▸ What is expected:
Edit the lines of every item below, changing each "yellow arrow" to "gold arrow" and leaving everything else as it is. Drop the pictures from your answer.

[Data items]
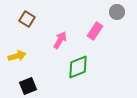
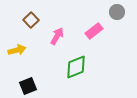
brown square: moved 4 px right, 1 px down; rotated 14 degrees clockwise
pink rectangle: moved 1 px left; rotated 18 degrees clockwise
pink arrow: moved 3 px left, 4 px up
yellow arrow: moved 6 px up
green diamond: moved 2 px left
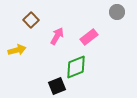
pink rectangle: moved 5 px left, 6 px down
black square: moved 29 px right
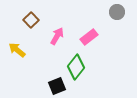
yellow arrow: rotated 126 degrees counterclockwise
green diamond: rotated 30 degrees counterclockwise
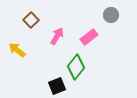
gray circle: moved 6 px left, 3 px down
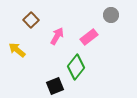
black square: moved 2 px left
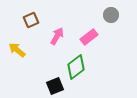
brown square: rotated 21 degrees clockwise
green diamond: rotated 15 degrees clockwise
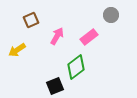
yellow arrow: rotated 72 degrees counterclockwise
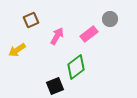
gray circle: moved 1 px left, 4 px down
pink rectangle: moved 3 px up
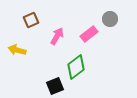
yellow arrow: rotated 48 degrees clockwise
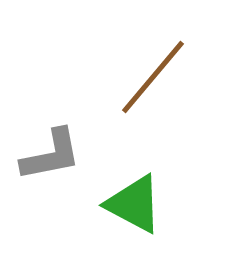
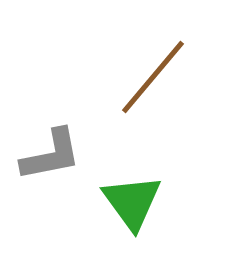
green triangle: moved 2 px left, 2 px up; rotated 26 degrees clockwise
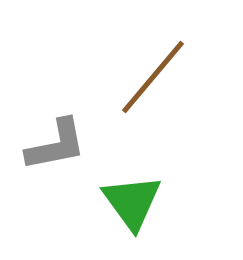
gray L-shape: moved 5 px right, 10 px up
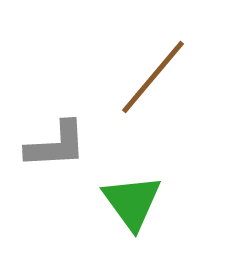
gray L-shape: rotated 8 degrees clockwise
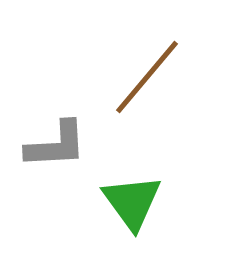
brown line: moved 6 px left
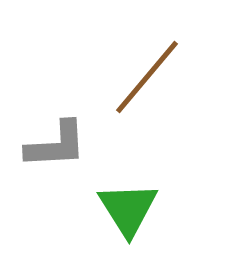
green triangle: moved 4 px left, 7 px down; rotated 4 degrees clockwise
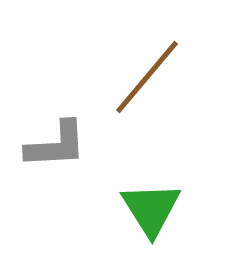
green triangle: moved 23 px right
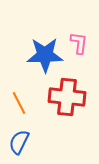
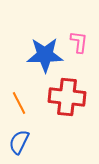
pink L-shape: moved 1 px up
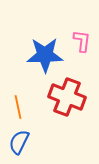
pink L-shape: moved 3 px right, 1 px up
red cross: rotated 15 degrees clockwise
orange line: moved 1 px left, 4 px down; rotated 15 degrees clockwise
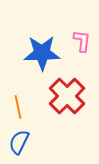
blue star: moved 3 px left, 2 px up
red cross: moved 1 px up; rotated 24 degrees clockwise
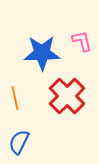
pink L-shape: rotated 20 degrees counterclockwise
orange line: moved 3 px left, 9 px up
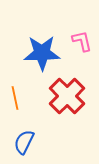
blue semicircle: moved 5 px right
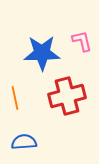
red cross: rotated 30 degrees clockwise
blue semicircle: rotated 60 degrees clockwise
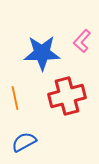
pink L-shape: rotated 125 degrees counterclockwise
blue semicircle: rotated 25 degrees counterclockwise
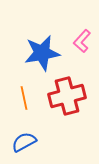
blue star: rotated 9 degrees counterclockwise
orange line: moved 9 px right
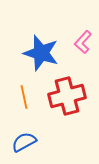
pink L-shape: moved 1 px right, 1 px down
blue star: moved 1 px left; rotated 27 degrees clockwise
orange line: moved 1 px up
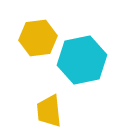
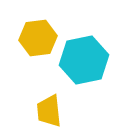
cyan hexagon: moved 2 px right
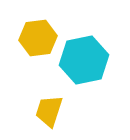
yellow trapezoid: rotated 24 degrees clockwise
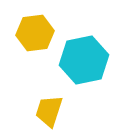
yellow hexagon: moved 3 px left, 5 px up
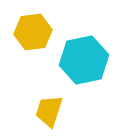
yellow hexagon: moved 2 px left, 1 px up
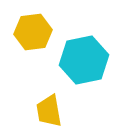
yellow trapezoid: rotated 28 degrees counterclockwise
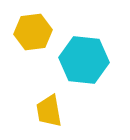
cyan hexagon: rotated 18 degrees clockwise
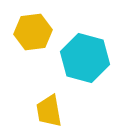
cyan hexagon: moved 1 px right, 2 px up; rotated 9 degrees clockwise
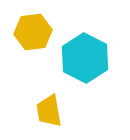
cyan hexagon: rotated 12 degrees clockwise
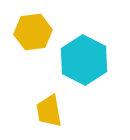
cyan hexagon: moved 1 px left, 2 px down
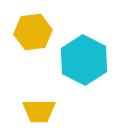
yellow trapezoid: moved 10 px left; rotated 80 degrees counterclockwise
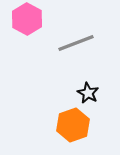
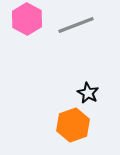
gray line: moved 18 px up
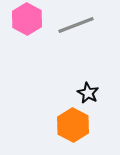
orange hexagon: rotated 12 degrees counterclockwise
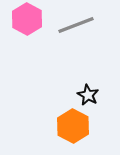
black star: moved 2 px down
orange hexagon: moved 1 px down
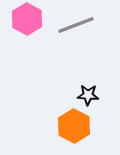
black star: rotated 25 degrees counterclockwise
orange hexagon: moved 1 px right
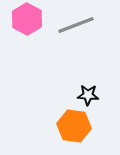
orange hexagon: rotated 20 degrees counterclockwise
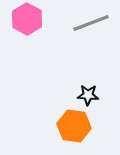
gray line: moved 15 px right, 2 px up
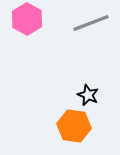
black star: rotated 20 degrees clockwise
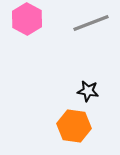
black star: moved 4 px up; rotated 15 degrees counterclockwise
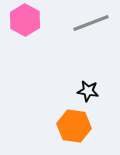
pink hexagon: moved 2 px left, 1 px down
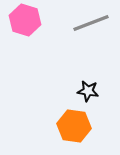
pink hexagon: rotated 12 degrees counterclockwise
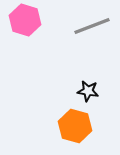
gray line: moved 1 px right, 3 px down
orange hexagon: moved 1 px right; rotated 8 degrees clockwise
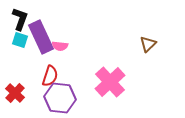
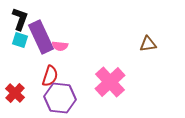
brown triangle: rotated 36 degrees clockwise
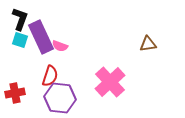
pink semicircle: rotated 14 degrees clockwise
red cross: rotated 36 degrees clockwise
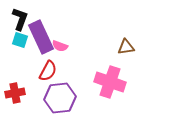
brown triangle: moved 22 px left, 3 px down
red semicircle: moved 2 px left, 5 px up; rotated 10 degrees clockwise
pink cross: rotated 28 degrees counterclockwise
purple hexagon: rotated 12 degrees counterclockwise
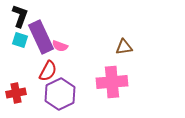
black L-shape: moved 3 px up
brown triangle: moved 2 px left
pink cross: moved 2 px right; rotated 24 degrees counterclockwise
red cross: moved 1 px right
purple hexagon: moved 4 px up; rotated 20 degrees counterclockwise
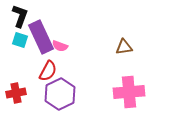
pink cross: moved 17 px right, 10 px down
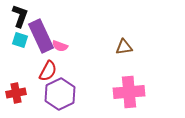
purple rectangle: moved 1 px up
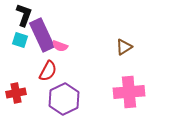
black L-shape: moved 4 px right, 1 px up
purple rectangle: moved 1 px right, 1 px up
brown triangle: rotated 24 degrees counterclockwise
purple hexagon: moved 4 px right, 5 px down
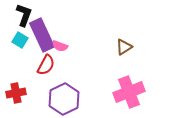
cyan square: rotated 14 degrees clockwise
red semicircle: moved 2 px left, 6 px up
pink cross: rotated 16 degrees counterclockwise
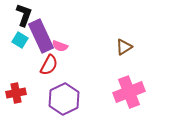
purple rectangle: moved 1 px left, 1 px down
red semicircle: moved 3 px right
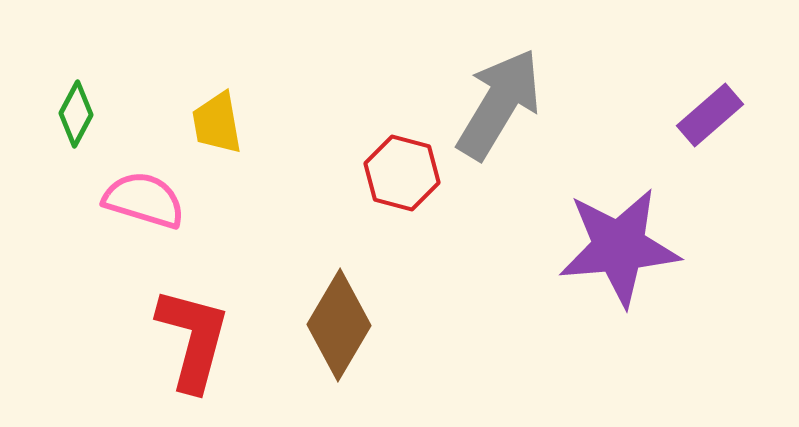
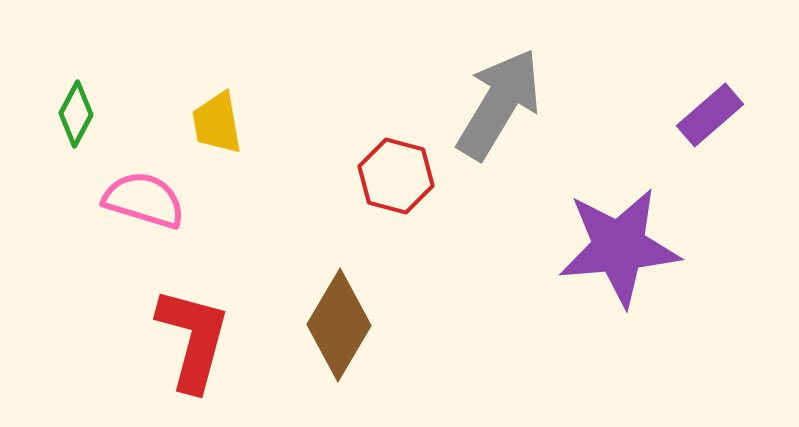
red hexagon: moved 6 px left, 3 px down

▸ Answer to the task:
brown square: moved 4 px right, 1 px down; rotated 14 degrees clockwise
pink rectangle: moved 1 px left; rotated 18 degrees clockwise
pink arrow: moved 3 px left, 4 px up
gold arrow: moved 6 px up
green diamond: moved 2 px left
pink rectangle: moved 5 px left, 6 px down
black square: moved 29 px right
gold arrow: rotated 126 degrees counterclockwise
green diamond: rotated 30 degrees counterclockwise
gray circle: moved 6 px left, 3 px down
black square: moved 2 px left
brown square: rotated 21 degrees clockwise
green diamond: rotated 15 degrees clockwise
gold arrow: rotated 72 degrees counterclockwise
gray circle: moved 1 px left, 4 px down
pink rectangle: moved 3 px up
gold arrow: rotated 48 degrees clockwise
green triangle: moved 2 px left, 2 px up; rotated 26 degrees clockwise
gray L-shape: moved 5 px right, 10 px up
gray L-shape: rotated 8 degrees clockwise
brown line: moved 6 px left
green triangle: moved 4 px left, 7 px down; rotated 4 degrees clockwise
green triangle: moved 23 px right
pink L-shape: moved 1 px up
pink L-shape: moved 3 px right, 1 px up
red cross: rotated 15 degrees clockwise
orange line: moved 1 px left, 4 px down; rotated 15 degrees clockwise
blue star: moved 3 px left, 2 px up
red cross: moved 1 px up; rotated 24 degrees clockwise
pink L-shape: rotated 20 degrees counterclockwise
orange line: moved 3 px left, 9 px up
blue semicircle: moved 5 px right
red cross: rotated 30 degrees clockwise
blue semicircle: rotated 60 degrees clockwise
pink L-shape: rotated 125 degrees counterclockwise
blue semicircle: rotated 25 degrees counterclockwise
blue star: rotated 9 degrees counterclockwise
orange line: moved 9 px right
pink L-shape: moved 1 px right, 1 px down
blue star: moved 1 px left; rotated 27 degrees clockwise
orange line: moved 1 px up
cyan hexagon: moved 2 px right
yellow trapezoid: rotated 24 degrees clockwise
yellow hexagon: moved 3 px left, 5 px up
yellow hexagon: moved 2 px left, 1 px up
yellow trapezoid: rotated 28 degrees counterclockwise
cyan hexagon: rotated 18 degrees clockwise
cyan hexagon: moved 1 px right, 2 px up; rotated 9 degrees clockwise
cyan hexagon: rotated 12 degrees clockwise
cyan hexagon: moved 1 px left, 2 px down
yellow trapezoid: moved 10 px left; rotated 80 degrees counterclockwise
gray line: moved 18 px up
orange hexagon: rotated 12 degrees counterclockwise
black star: moved 2 px down
orange hexagon: moved 1 px down
black star: rotated 25 degrees counterclockwise
orange hexagon: moved 1 px right
orange hexagon: rotated 20 degrees counterclockwise
gray line: moved 15 px right, 2 px up
black star: rotated 20 degrees clockwise
black star: moved 4 px up; rotated 15 degrees counterclockwise
pink hexagon: moved 2 px left, 1 px down
pink hexagon: rotated 12 degrees counterclockwise
gray line: moved 1 px right, 3 px down
orange hexagon: moved 1 px right; rotated 8 degrees clockwise
brown triangle: rotated 36 degrees clockwise
pink semicircle: rotated 14 degrees clockwise
red cross: rotated 36 degrees clockwise
brown triangle: moved 22 px left, 3 px down
red semicircle: moved 2 px left, 5 px up; rotated 10 degrees clockwise
pink cross: rotated 28 degrees counterclockwise
purple hexagon: rotated 12 degrees counterclockwise
black L-shape: moved 3 px up
brown triangle: moved 2 px left
pink cross: moved 2 px right; rotated 24 degrees counterclockwise
red cross: moved 1 px right
purple hexagon: moved 4 px up; rotated 20 degrees counterclockwise
pink cross: moved 17 px right, 10 px down
purple rectangle: moved 1 px up
black L-shape: moved 4 px right, 1 px up
purple rectangle: moved 1 px right, 1 px up
brown triangle: rotated 24 degrees counterclockwise
purple hexagon: moved 4 px right, 5 px down
cyan square: rotated 14 degrees clockwise
red semicircle: moved 2 px left, 6 px up
pink cross: rotated 16 degrees counterclockwise
purple rectangle: moved 1 px left, 1 px down
red semicircle: moved 3 px right
red hexagon: moved 6 px left, 3 px down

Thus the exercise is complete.